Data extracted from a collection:
━━━━

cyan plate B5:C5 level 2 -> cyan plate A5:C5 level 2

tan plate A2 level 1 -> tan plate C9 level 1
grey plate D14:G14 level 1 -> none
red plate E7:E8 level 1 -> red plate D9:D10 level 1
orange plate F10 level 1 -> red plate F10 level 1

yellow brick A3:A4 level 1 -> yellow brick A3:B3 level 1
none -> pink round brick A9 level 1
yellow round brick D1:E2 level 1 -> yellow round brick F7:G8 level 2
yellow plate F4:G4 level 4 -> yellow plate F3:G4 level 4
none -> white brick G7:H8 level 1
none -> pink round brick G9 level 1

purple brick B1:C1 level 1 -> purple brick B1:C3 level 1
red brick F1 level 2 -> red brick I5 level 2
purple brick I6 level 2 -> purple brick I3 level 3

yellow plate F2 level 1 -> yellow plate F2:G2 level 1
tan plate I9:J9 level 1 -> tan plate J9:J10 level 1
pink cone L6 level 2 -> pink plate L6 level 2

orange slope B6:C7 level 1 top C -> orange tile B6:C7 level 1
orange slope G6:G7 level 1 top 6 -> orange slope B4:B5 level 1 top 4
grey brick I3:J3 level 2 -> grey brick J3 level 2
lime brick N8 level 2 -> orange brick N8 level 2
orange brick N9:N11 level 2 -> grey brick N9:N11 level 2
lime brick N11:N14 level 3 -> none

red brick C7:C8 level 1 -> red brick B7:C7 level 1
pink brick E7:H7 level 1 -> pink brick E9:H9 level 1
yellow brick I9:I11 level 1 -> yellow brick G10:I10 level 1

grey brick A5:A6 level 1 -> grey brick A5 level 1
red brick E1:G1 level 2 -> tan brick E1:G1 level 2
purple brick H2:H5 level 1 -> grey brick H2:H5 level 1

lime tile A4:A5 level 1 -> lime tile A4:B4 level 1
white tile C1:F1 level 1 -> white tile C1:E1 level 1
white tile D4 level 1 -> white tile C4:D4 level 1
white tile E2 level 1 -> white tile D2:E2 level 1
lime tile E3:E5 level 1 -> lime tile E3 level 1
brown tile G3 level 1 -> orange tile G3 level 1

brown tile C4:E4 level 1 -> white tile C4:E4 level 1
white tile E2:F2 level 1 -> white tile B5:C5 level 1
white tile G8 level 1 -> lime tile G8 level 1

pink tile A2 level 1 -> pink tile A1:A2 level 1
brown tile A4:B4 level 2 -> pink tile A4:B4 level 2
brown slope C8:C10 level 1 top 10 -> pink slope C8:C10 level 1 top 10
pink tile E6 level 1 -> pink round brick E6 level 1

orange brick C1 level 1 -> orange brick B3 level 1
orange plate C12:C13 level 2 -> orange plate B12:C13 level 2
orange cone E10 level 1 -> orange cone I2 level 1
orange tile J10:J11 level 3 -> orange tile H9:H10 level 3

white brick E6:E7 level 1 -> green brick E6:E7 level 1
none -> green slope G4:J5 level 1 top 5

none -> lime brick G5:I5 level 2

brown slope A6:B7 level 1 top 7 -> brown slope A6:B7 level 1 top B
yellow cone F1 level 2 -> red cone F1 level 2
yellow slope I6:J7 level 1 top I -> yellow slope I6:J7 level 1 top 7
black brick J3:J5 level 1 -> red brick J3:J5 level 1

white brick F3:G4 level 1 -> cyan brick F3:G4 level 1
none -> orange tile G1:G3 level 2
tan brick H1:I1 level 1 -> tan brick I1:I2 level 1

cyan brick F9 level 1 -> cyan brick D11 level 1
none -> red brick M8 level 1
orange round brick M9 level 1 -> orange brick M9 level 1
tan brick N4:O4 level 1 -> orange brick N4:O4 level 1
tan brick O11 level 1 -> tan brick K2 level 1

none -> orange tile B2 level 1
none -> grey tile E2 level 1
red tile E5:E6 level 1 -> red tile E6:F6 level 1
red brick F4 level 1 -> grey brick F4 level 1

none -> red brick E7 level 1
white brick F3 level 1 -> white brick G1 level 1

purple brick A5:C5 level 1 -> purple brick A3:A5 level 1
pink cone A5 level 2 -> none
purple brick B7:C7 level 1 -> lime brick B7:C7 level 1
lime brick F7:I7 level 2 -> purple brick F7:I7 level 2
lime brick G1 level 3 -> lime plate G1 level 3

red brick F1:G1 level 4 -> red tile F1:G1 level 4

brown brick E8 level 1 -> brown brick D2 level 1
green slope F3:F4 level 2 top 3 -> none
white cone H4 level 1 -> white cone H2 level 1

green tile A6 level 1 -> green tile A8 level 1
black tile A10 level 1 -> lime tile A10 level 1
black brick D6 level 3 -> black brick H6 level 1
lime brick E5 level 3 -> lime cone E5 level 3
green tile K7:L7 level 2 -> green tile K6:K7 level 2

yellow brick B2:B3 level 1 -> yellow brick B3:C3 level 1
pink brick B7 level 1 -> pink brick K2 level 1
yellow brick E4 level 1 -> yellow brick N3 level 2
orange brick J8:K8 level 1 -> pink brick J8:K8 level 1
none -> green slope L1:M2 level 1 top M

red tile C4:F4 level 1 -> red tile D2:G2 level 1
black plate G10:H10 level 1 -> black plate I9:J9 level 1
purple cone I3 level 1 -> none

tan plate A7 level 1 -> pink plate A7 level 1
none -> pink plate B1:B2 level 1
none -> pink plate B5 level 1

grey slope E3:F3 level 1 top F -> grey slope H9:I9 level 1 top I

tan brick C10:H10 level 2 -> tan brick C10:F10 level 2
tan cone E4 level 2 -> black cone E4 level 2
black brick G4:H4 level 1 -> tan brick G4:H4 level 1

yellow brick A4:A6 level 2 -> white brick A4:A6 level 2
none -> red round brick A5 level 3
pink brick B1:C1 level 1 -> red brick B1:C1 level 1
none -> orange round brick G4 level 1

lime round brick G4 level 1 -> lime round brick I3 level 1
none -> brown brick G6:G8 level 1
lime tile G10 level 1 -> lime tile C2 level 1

━━━━

--- EXERCISE PROMPT ---
Please transcribe all of the records, keeping every line exactly as it is.

--- EXPECTED OUTPUT ---
cyan plate B5:C5 level 2 -> cyan plate A5:C5 level 2

tan plate A2 level 1 -> tan plate C9 level 1
grey plate D14:G14 level 1 -> none
red plate E7:E8 level 1 -> red plate D9:D10 level 1
orange plate F10 level 1 -> red plate F10 level 1

yellow brick A3:A4 level 1 -> yellow brick A3:B3 level 1
none -> pink round brick A9 level 1
yellow round brick D1:E2 level 1 -> yellow round brick F7:G8 level 2
yellow plate F4:G4 level 4 -> yellow plate F3:G4 level 4
none -> white brick G7:H8 level 1
none -> pink round brick G9 level 1

purple brick B1:C1 level 1 -> purple brick B1:C3 level 1
red brick F1 level 2 -> red brick I5 level 2
purple brick I6 level 2 -> purple brick I3 level 3

yellow plate F2 level 1 -> yellow plate F2:G2 level 1
tan plate I9:J9 level 1 -> tan plate J9:J10 level 1
pink cone L6 level 2 -> pink plate L6 level 2

orange slope B6:C7 level 1 top C -> orange tile B6:C7 level 1
orange slope G6:G7 level 1 top 6 -> orange slope B4:B5 level 1 top 4
grey brick I3:J3 level 2 -> grey brick J3 level 2
lime brick N8 level 2 -> orange brick N8 level 2
orange brick N9:N11 level 2 -> grey brick N9:N11 level 2
lime brick N11:N14 level 3 -> none

red brick C7:C8 level 1 -> red brick B7:C7 level 1
pink brick E7:H7 level 1 -> pink brick E9:H9 level 1
yellow brick I9:I11 level 1 -> yellow brick G10:I10 level 1

grey brick A5:A6 level 1 -> grey brick A5 level 1
red brick E1:G1 level 2 -> tan brick E1:G1 level 2
purple brick H2:H5 level 1 -> grey brick H2:H5 level 1

lime tile A4:A5 level 1 -> lime tile A4:B4 level 1
white tile C1:F1 level 1 -> white tile C1:E1 level 1
white tile D4 level 1 -> white tile C4:D4 level 1
white tile E2 level 1 -> white tile D2:E2 level 1
lime tile E3:E5 level 1 -> lime tile E3 level 1
brown tile G3 level 1 -> orange tile G3 level 1

brown tile C4:E4 level 1 -> white tile C4:E4 level 1
white tile E2:F2 level 1 -> white tile B5:C5 level 1
white tile G8 level 1 -> lime tile G8 level 1

pink tile A2 level 1 -> pink tile A1:A2 level 1
brown tile A4:B4 level 2 -> pink tile A4:B4 level 2
brown slope C8:C10 level 1 top 10 -> pink slope C8:C10 level 1 top 10
pink tile E6 level 1 -> pink round brick E6 level 1

orange brick C1 level 1 -> orange brick B3 level 1
orange plate C12:C13 level 2 -> orange plate B12:C13 level 2
orange cone E10 level 1 -> orange cone I2 level 1
orange tile J10:J11 level 3 -> orange tile H9:H10 level 3

white brick E6:E7 level 1 -> green brick E6:E7 level 1
none -> green slope G4:J5 level 1 top 5

none -> lime brick G5:I5 level 2

brown slope A6:B7 level 1 top 7 -> brown slope A6:B7 level 1 top B
yellow cone F1 level 2 -> red cone F1 level 2
yellow slope I6:J7 level 1 top I -> yellow slope I6:J7 level 1 top 7
black brick J3:J5 level 1 -> red brick J3:J5 level 1

white brick F3:G4 level 1 -> cyan brick F3:G4 level 1
none -> orange tile G1:G3 level 2
tan brick H1:I1 level 1 -> tan brick I1:I2 level 1

cyan brick F9 level 1 -> cyan brick D11 level 1
none -> red brick M8 level 1
orange round brick M9 level 1 -> orange brick M9 level 1
tan brick N4:O4 level 1 -> orange brick N4:O4 level 1
tan brick O11 level 1 -> tan brick K2 level 1

none -> orange tile B2 level 1
none -> grey tile E2 level 1
red tile E5:E6 level 1 -> red tile E6:F6 level 1
red brick F4 level 1 -> grey brick F4 level 1

none -> red brick E7 level 1
white brick F3 level 1 -> white brick G1 level 1

purple brick A5:C5 level 1 -> purple brick A3:A5 level 1
pink cone A5 level 2 -> none
purple brick B7:C7 level 1 -> lime brick B7:C7 level 1
lime brick F7:I7 level 2 -> purple brick F7:I7 level 2
lime brick G1 level 3 -> lime plate G1 level 3

red brick F1:G1 level 4 -> red tile F1:G1 level 4

brown brick E8 level 1 -> brown brick D2 level 1
green slope F3:F4 level 2 top 3 -> none
white cone H4 level 1 -> white cone H2 level 1

green tile A6 level 1 -> green tile A8 level 1
black tile A10 level 1 -> lime tile A10 level 1
black brick D6 level 3 -> black brick H6 level 1
lime brick E5 level 3 -> lime cone E5 level 3
green tile K7:L7 level 2 -> green tile K6:K7 level 2

yellow brick B2:B3 level 1 -> yellow brick B3:C3 level 1
pink brick B7 level 1 -> pink brick K2 level 1
yellow brick E4 level 1 -> yellow brick N3 level 2
orange brick J8:K8 level 1 -> pink brick J8:K8 level 1
none -> green slope L1:M2 level 1 top M

red tile C4:F4 level 1 -> red tile D2:G2 level 1
black plate G10:H10 level 1 -> black plate I9:J9 level 1
purple cone I3 level 1 -> none

tan plate A7 level 1 -> pink plate A7 level 1
none -> pink plate B1:B2 level 1
none -> pink plate B5 level 1

grey slope E3:F3 level 1 top F -> grey slope H9:I9 level 1 top I

tan brick C10:H10 level 2 -> tan brick C10:F10 level 2
tan cone E4 level 2 -> black cone E4 level 2
black brick G4:H4 level 1 -> tan brick G4:H4 level 1

yellow brick A4:A6 level 2 -> white brick A4:A6 level 2
none -> red round brick A5 level 3
pink brick B1:C1 level 1 -> red brick B1:C1 level 1
none -> orange round brick G4 level 1

lime round brick G4 level 1 -> lime round brick I3 level 1
none -> brown brick G6:G8 level 1
lime tile G10 level 1 -> lime tile C2 level 1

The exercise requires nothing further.